#### Extracted data:
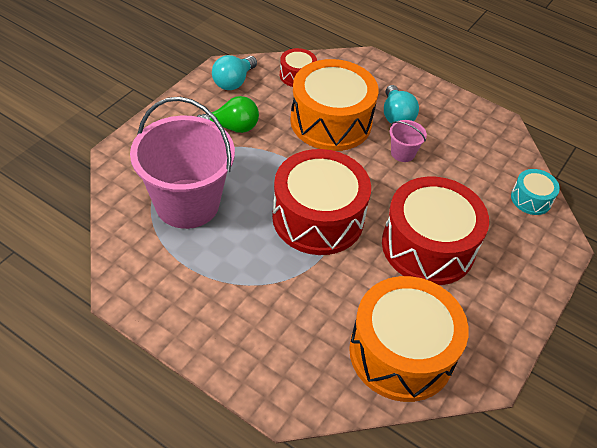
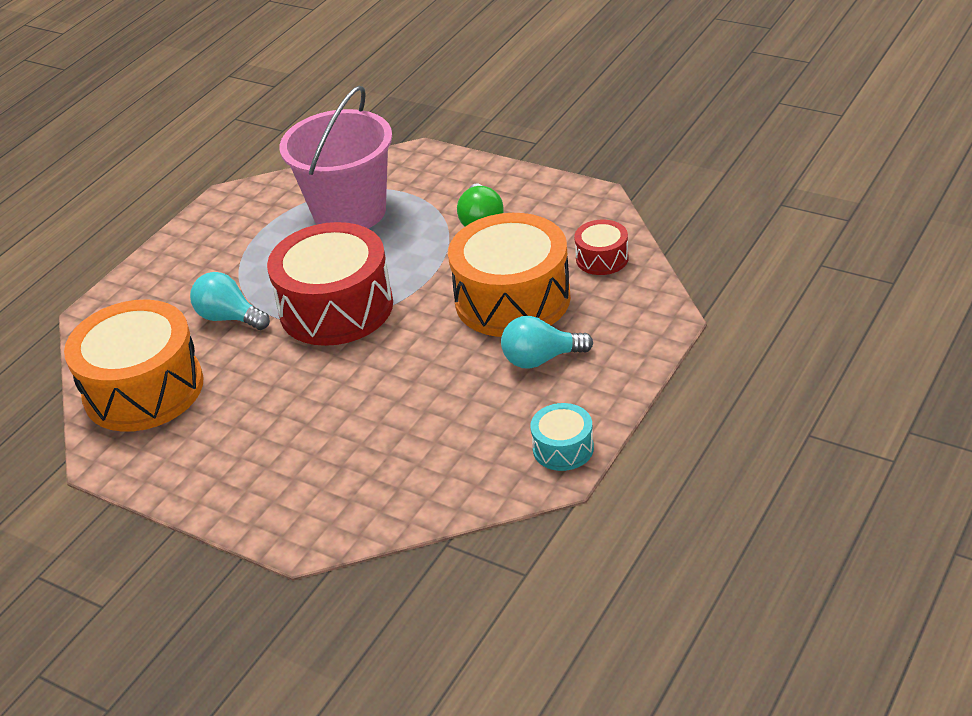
camera: 95 degrees right, 10 degrees down
(233, 82) = (570, 209): turquoise light bulb -> turquoise light bulb (229, 318)
(402, 153) = (463, 370): pink bucket -> none
(428, 246) = (295, 403): red drum -> none
(531, 199) = (390, 507): turquoise drum -> turquoise drum (563, 448)

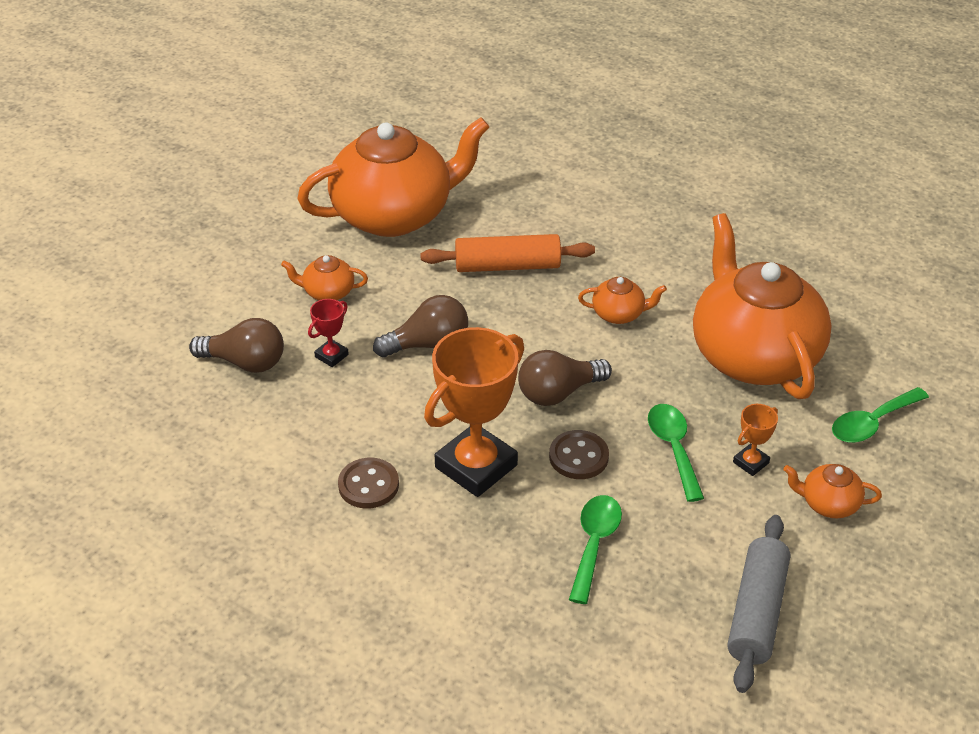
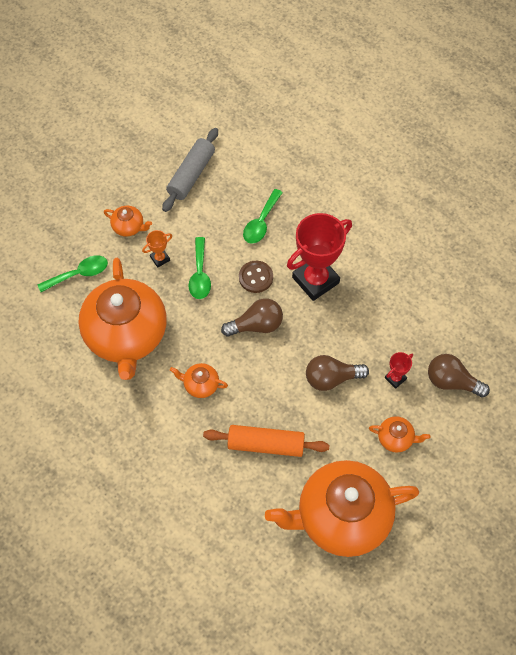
camera: 170 degrees left, 20 degrees up
(368, 485) = (378, 277): brown button -> none
(476, 466) = (315, 280): orange trophy -> red trophy

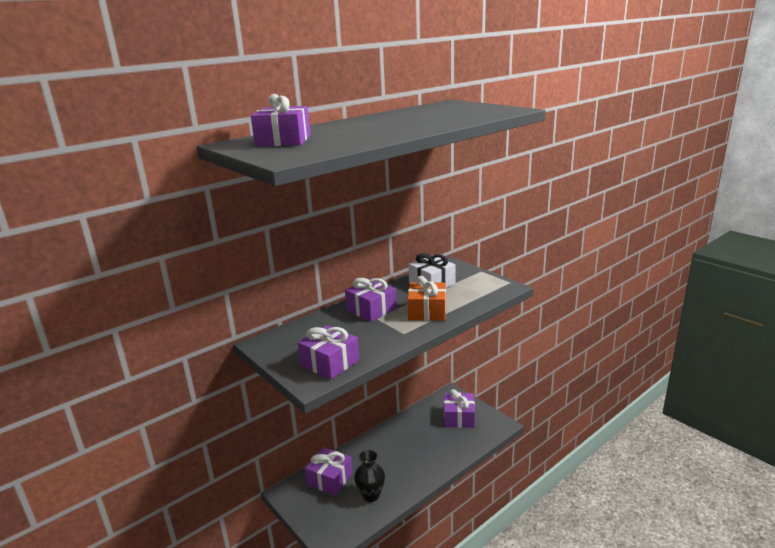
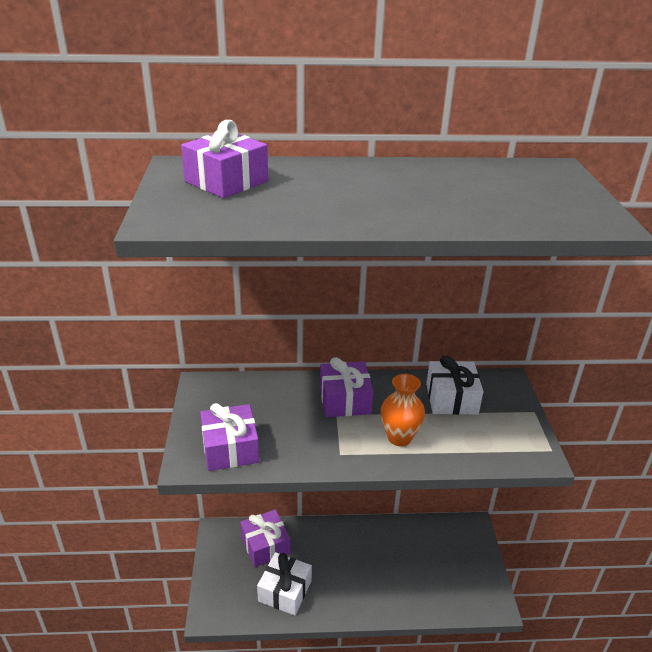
camera: 35 degrees right, 10 degrees up
(371, 495) = (285, 591): black vase -> white gift
(427, 311) = (399, 437): orange gift -> orange vase
(459, 417) = (454, 563): purple gift -> none

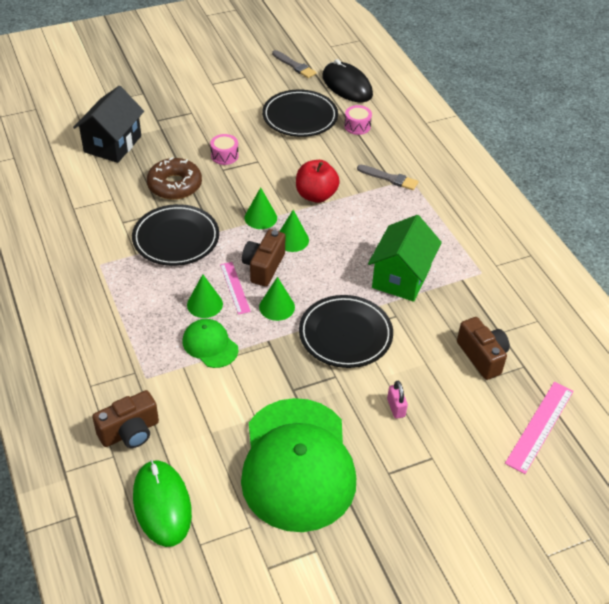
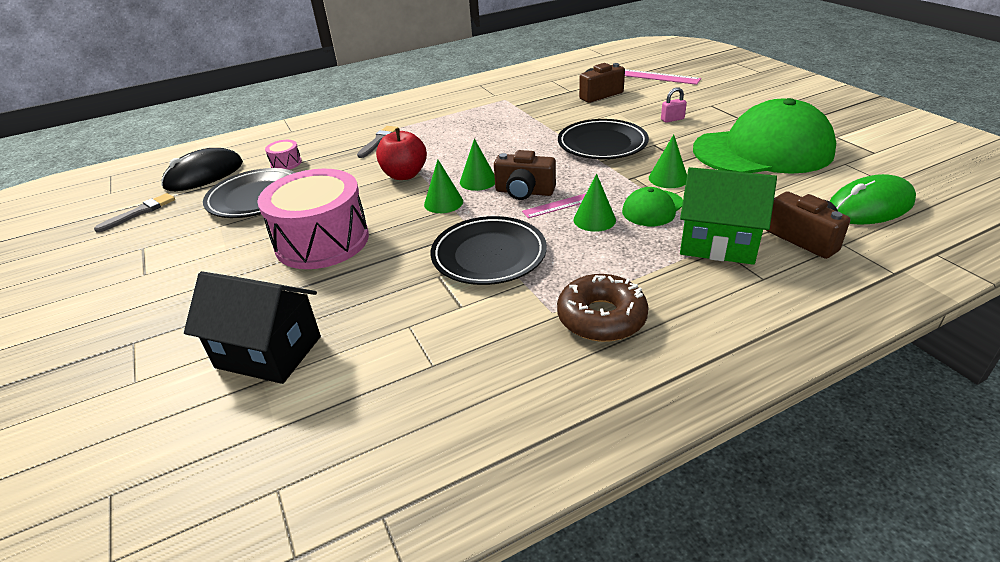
camera: 90 degrees left, 10 degrees down
(175, 185) = (380, 272): brown donut -> brown donut (601, 317)
(224, 156) = (322, 241): pink drum -> pink drum, size x2.46
(277, 307) = (581, 179): green cone -> green cone (668, 178)
(401, 277) = (519, 127): green house -> green house (718, 243)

#### Exercise prompt:
With the images omitted, retype the records above exactly.

#### Completed task:
camera: 95 degrees right, 10 degrees down
(233, 82) = (570, 209): turquoise light bulb -> turquoise light bulb (229, 318)
(402, 153) = (463, 370): pink bucket -> none
(428, 246) = (295, 403): red drum -> none
(531, 199) = (390, 507): turquoise drum -> turquoise drum (563, 448)

camera: 170 degrees left, 20 degrees up
(368, 485) = (378, 277): brown button -> none
(476, 466) = (315, 280): orange trophy -> red trophy

camera: 35 degrees right, 10 degrees up
(371, 495) = (285, 591): black vase -> white gift
(427, 311) = (399, 437): orange gift -> orange vase
(459, 417) = (454, 563): purple gift -> none

camera: 90 degrees left, 10 degrees down
(175, 185) = (380, 272): brown donut -> brown donut (601, 317)
(224, 156) = (322, 241): pink drum -> pink drum, size x2.46
(277, 307) = (581, 179): green cone -> green cone (668, 178)
(401, 277) = (519, 127): green house -> green house (718, 243)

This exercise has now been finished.